EXERCISE DETAILS: Look through the records below, and copy out every line that holds the string "wiper".

○ ○ ○

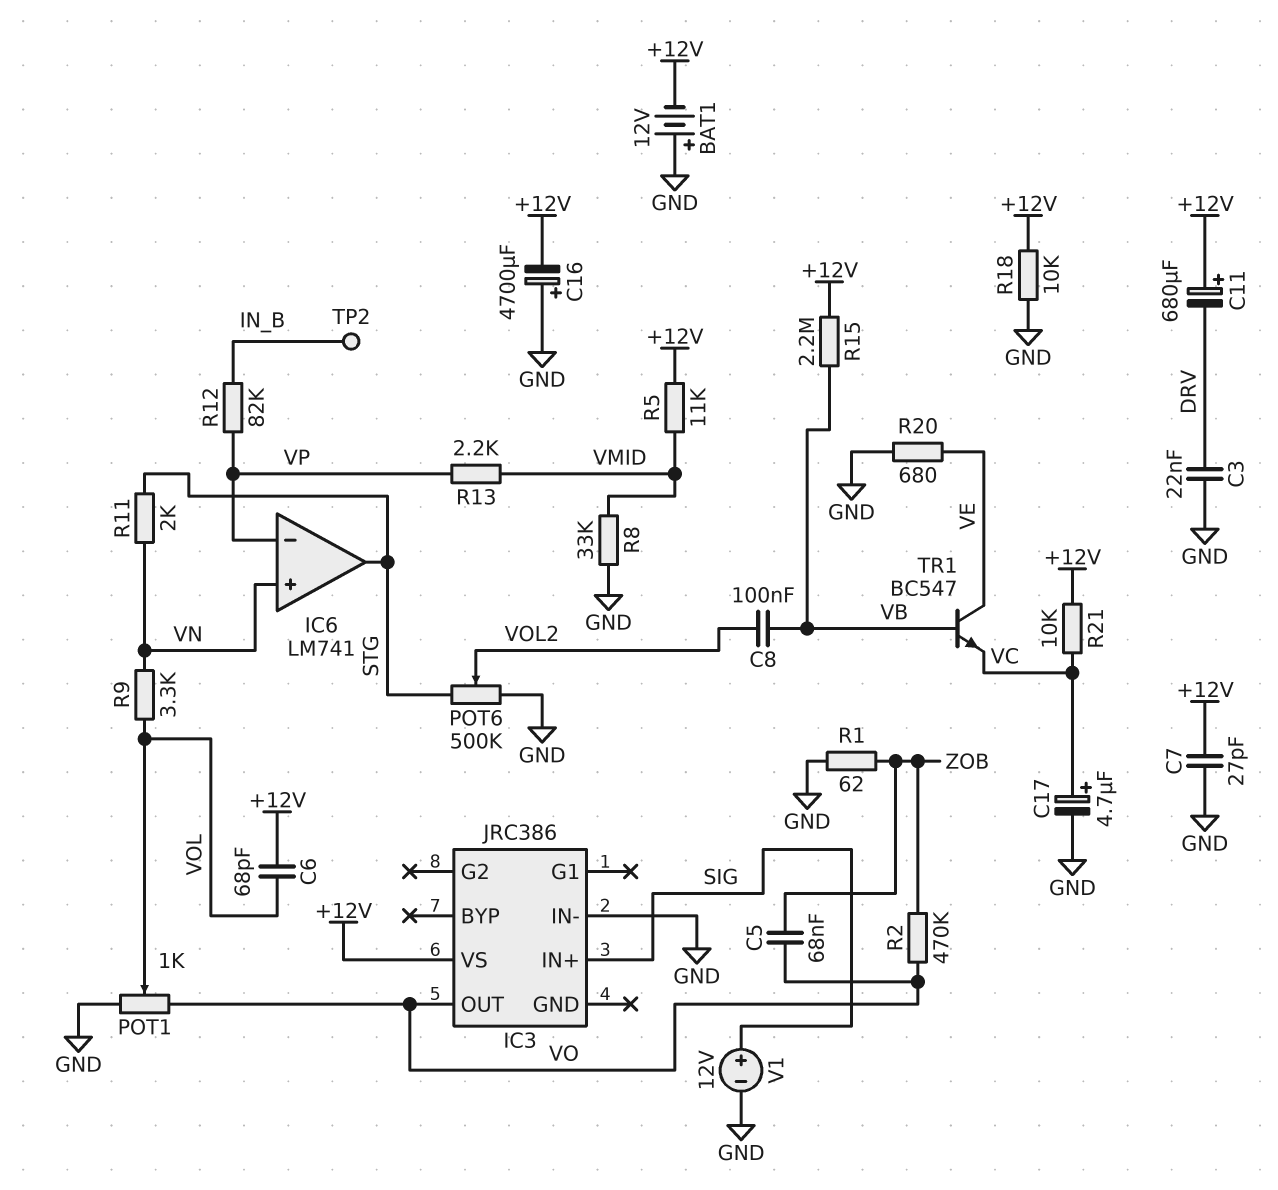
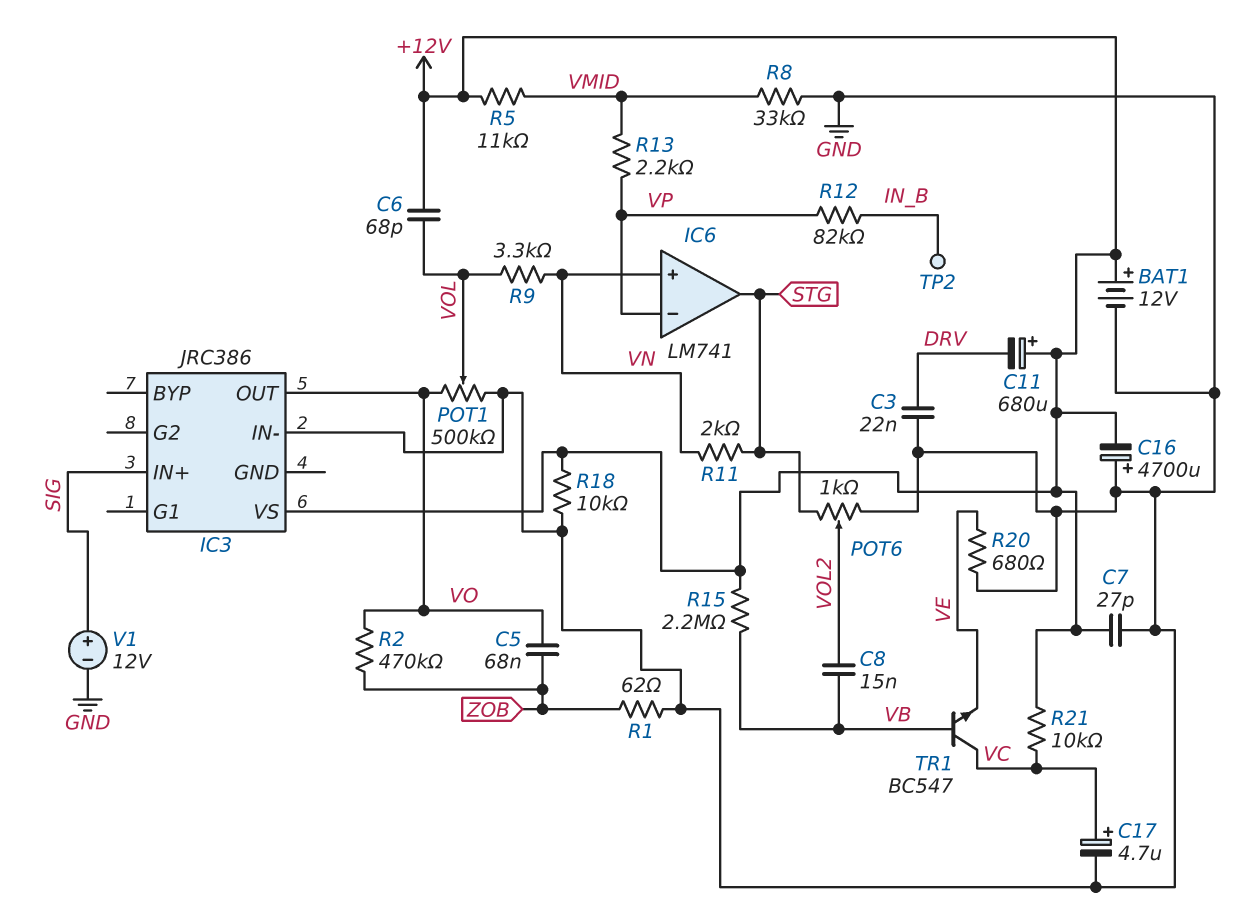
BAT1: 12V (plus GND, minus +12V) -> 12V (plus +12V, minus GND)
C8: 100nF (VB, VOL2) -> 15nF (VB, VOL2)
POT1: 1k (GND, VO, wiper VOL) -> 500k (GND, VO, wiper VOL)
POT6: 500k (GND, STG, wiper VOL2) -> 1k (GND, STG, wiper VOL2)
TR1: NPN BC547 (B VB, C VE, E VC) -> NPN BC547 (B VB, C VC, E VE)

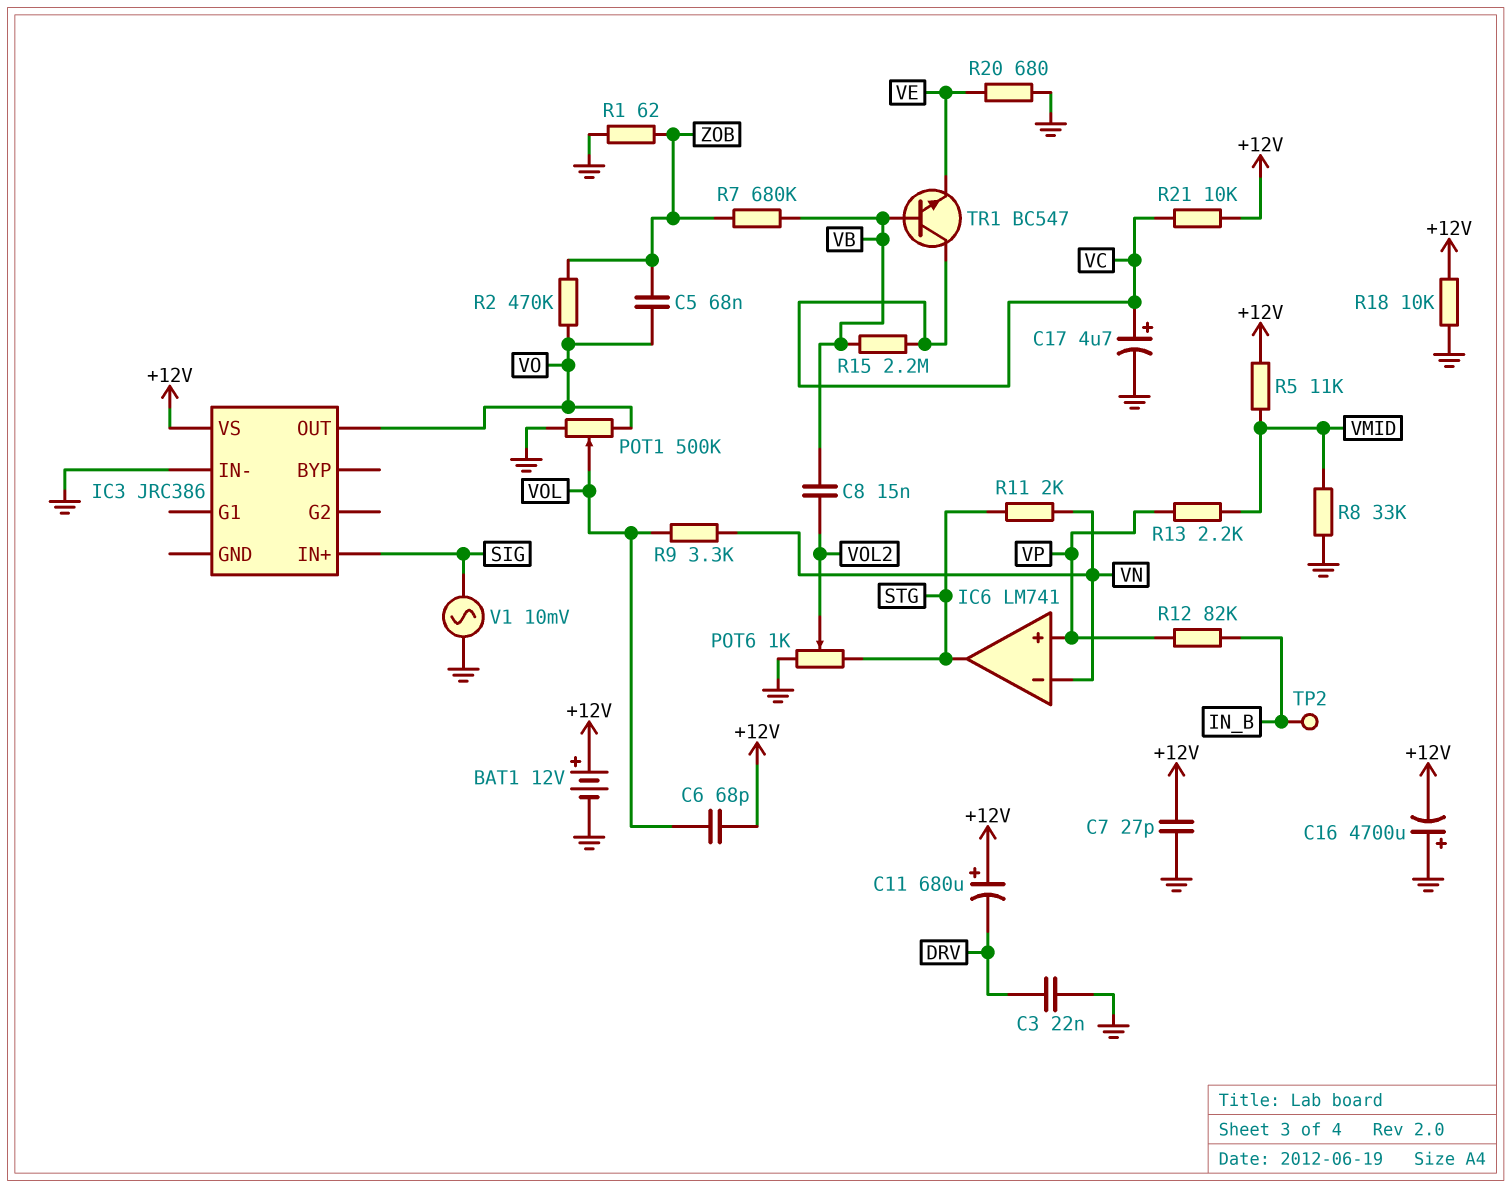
IC6 pin in+: VN -> VP
IC6 pin in-: VP -> VN
R7: none -> 680k (VB, ZOB)
R15: 2.2M (+12V, VB) -> 2.2M (VB, VC)
V1: 12V (plus SIG, minus GND) -> AC 10mV (GND, SIG)

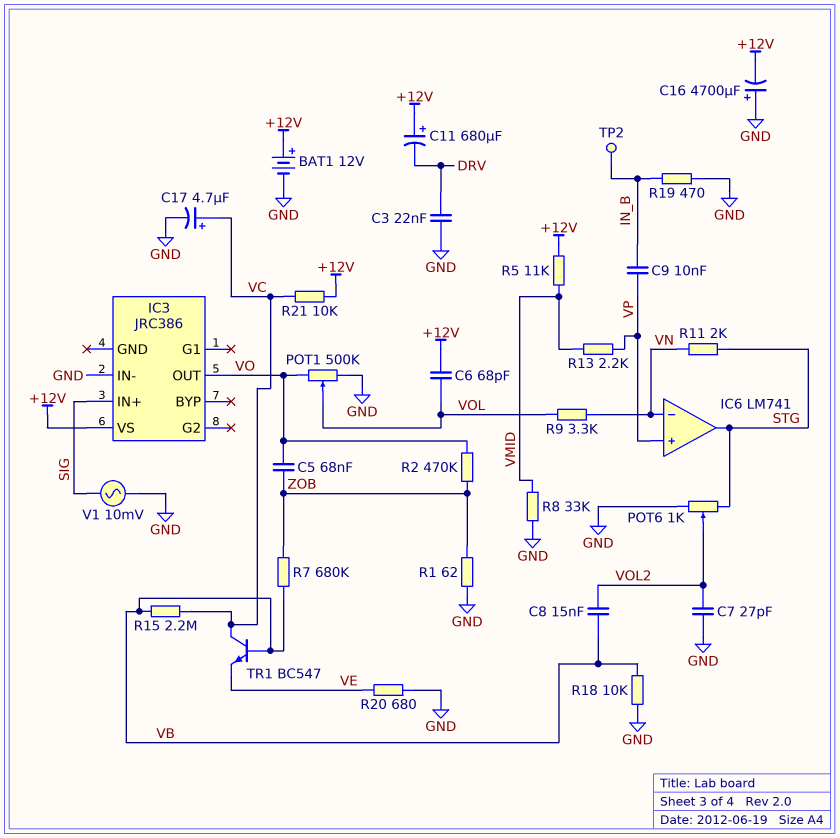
C7: 27pF (+12V, GND) -> 27pF (GND, VOL2)
C9: none -> 10nF (IN_B, VP)
R12: 82k (IN_B, VP) -> none
R18: 10k (+12V, GND) -> 10k (GND, VB)
R19: none -> 470 (GND, IN_B)

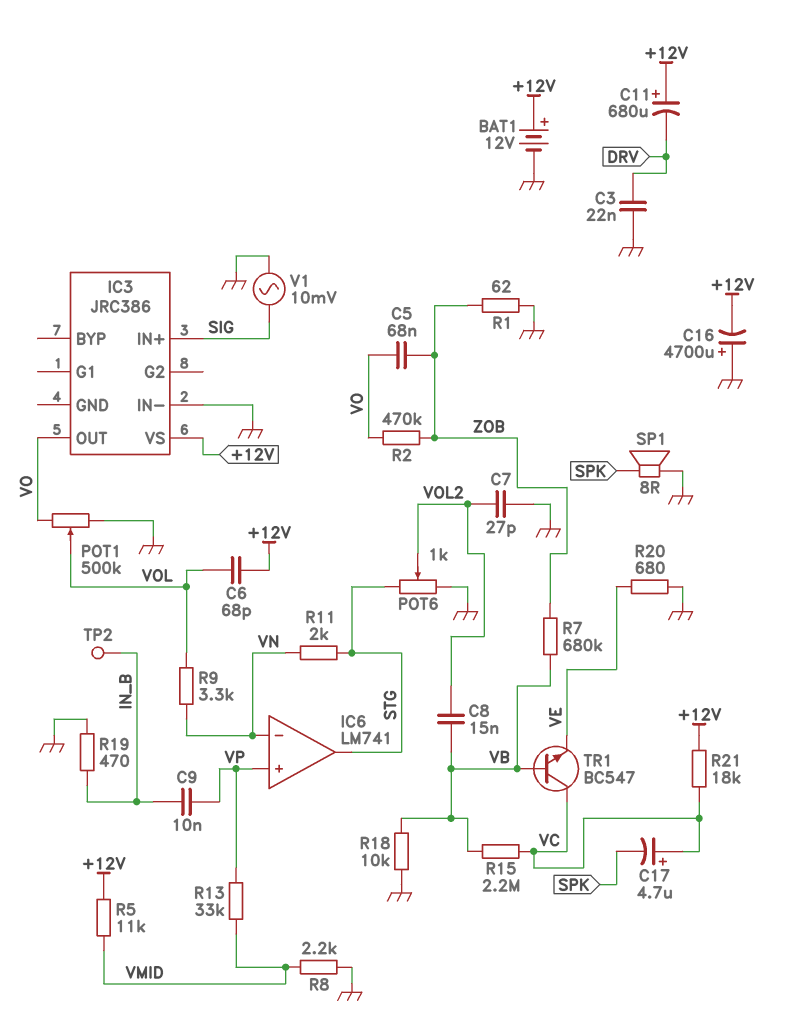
C17: 4.7uF (plus VC, minus GND) -> 4.7uF (plus VC, minus SPK)
R8: 33k (GND, VMID) -> 2.2k (GND, VMID)
R13: 2.2k (VMID, VP) -> 33k (VMID, VP)
R21: 10k (+12V, VC) -> 18k (+12V, VC)
SP1: none -> speaker 8R (GND, SPK)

○ ○ ○

RESULT OF THIS TASK:
POT1: 1k (GND, VO, wiper VOL) -> 500k (GND, VO, wiper VOL)
POT6: 500k (GND, STG, wiper VOL2) -> 1k (GND, STG, wiper VOL2)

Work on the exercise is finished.